--- WHAT NEEDS TO BE DONE ---
Please copy the records below word for word, leaving out the pictures.

--- SUPPLIED MATERIAL ---
= = = = =

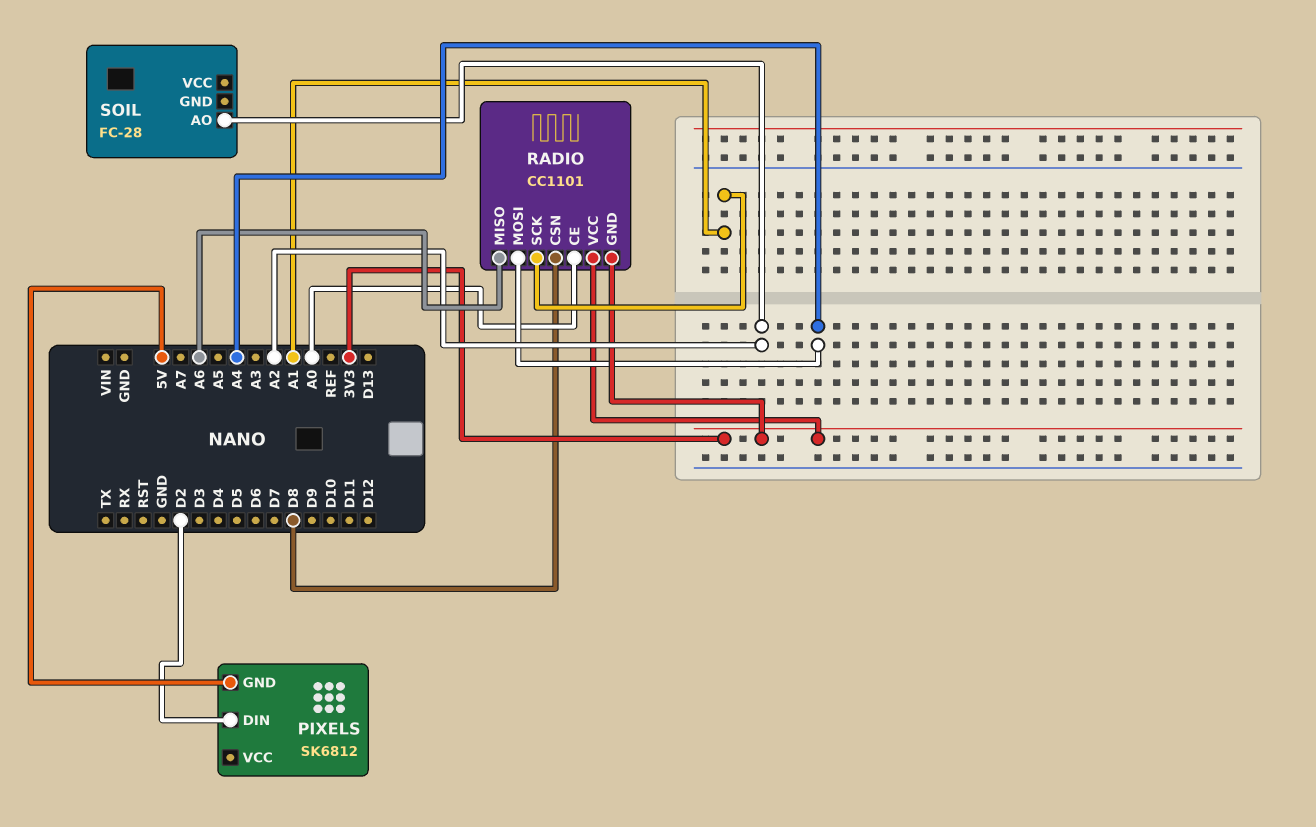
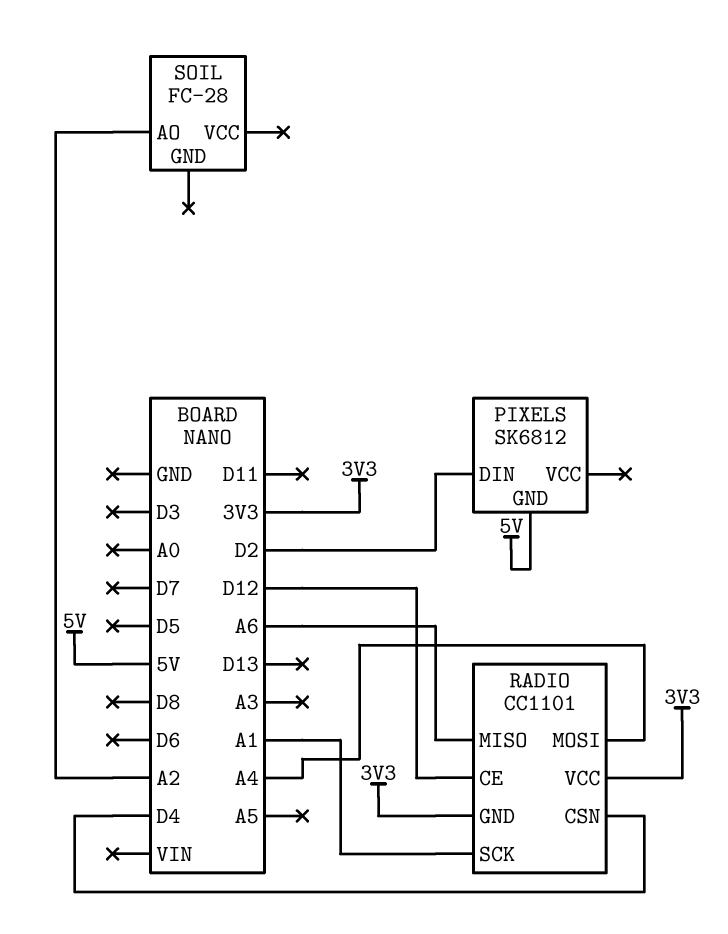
RADIO pin CE: A0 -> D12
RADIO pin CSN: D8 -> D4

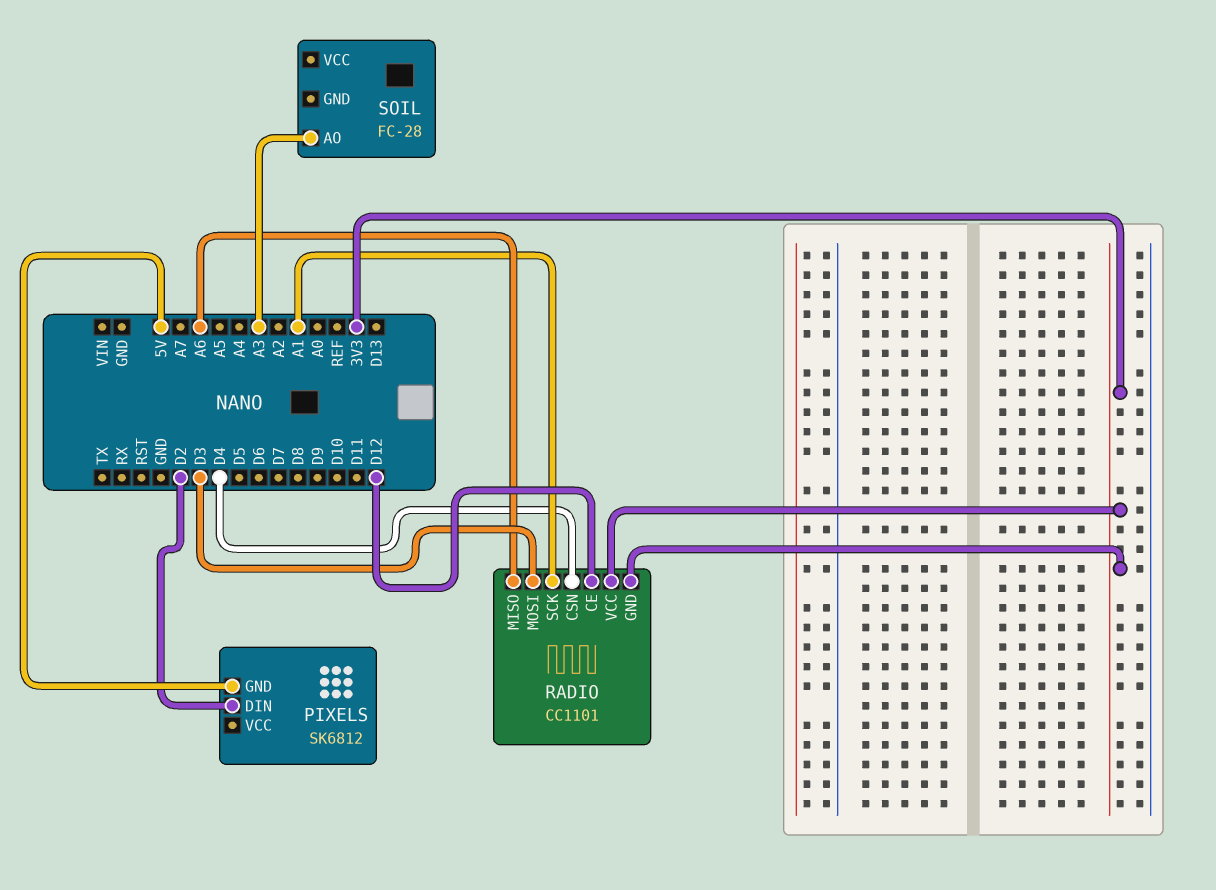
RADIO pin MOSI: A4 -> D3
SOIL pin AO: A2 -> A3

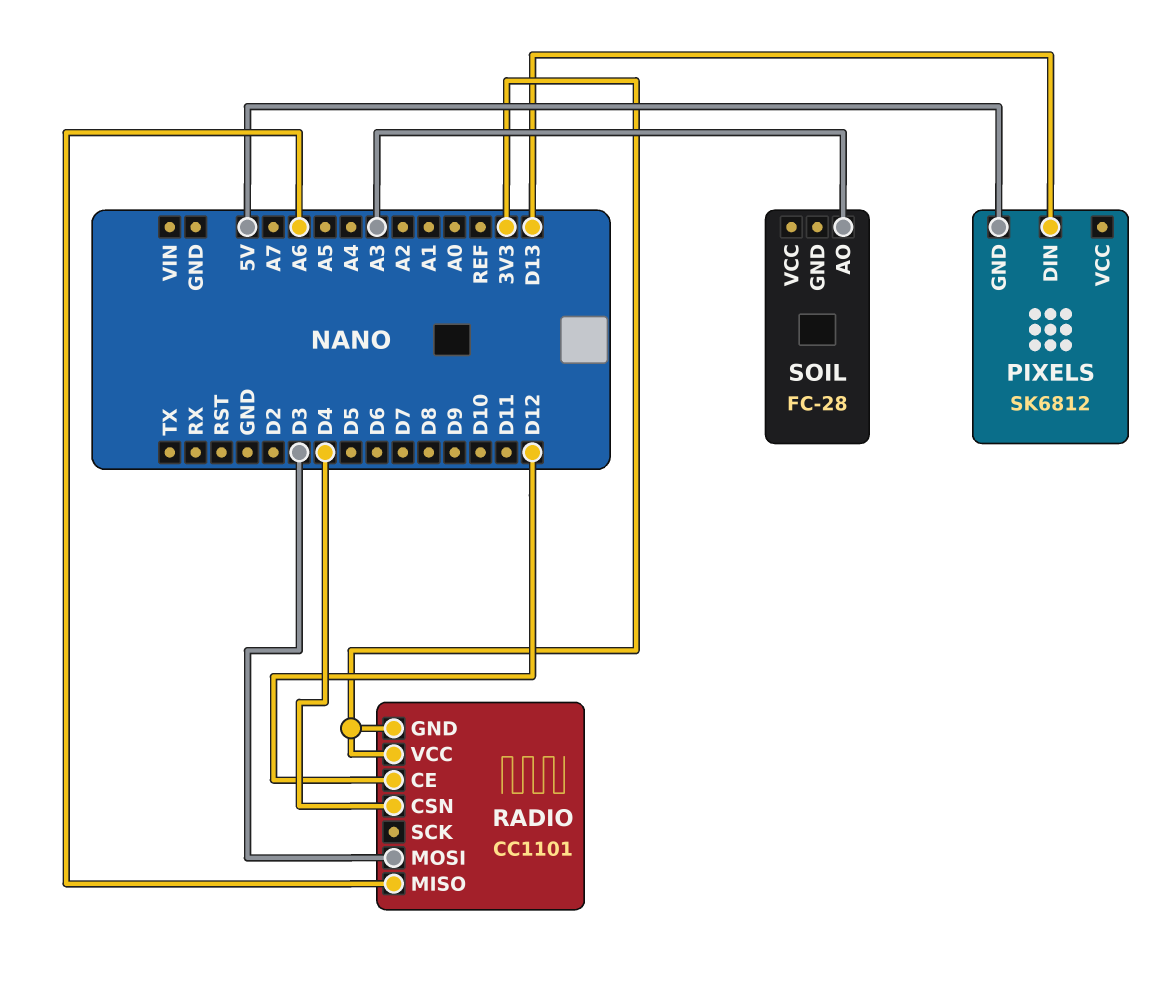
PIXELS pin DIN: D2 -> D13
RADIO pin SCK: A1 -> none

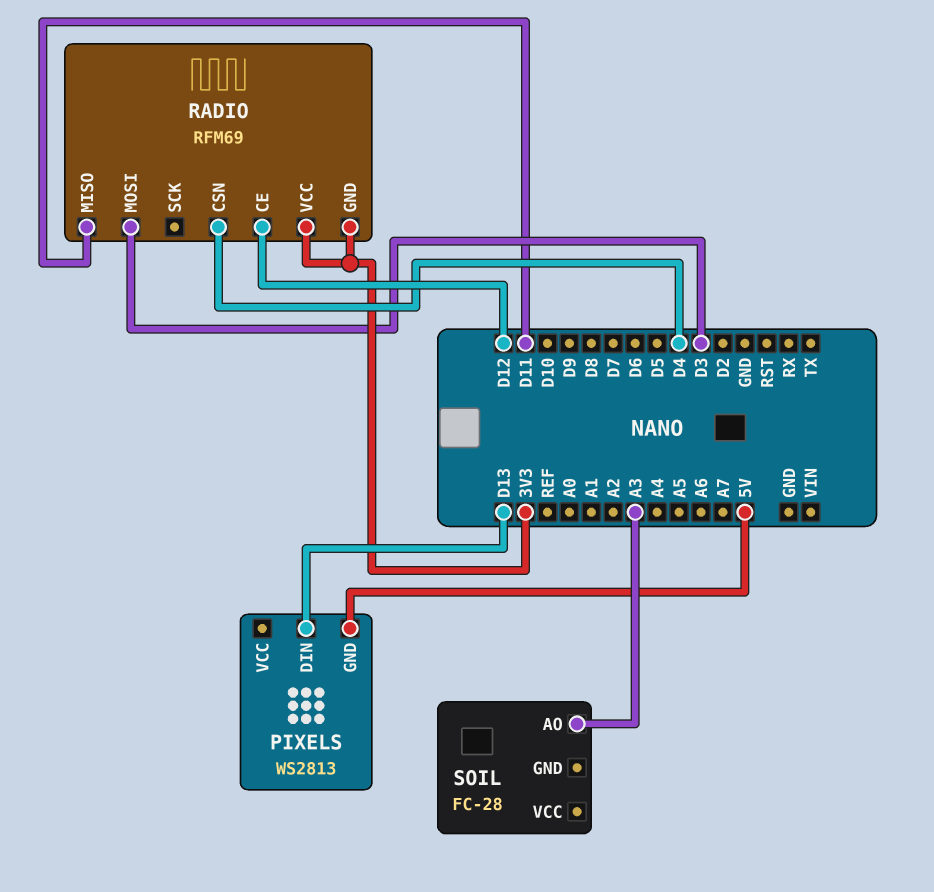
PIXELS: SK6812 -> WS2813
RADIO: CC1101 -> RFM69
RADIO pin MISO: A6 -> D11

= = = = =

--- ANSWER TO THIS EXERCISE ---
RADIO pin CE: A0 -> D12
RADIO pin CSN: D8 -> D4

RADIO pin MOSI: A4 -> D3
SOIL pin AO: A2 -> A3

PIXELS pin DIN: D2 -> D13
RADIO pin SCK: A1 -> none

PIXELS: SK6812 -> WS2813
RADIO: CC1101 -> RFM69
RADIO pin MISO: A6 -> D11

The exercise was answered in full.